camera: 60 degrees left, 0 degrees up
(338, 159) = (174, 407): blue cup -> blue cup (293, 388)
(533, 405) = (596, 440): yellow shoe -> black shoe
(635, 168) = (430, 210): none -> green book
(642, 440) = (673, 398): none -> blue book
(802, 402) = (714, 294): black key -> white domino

--

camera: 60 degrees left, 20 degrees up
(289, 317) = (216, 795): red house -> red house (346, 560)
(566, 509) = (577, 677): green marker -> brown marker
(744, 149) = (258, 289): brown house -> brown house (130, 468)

▶ [Requirement]: Copy out, from the data above, every line holding the word "house".

▶ [Reply to the task]:
(289, 317) = (216, 795): red house -> red house (346, 560)
(744, 149) = (258, 289): brown house -> brown house (130, 468)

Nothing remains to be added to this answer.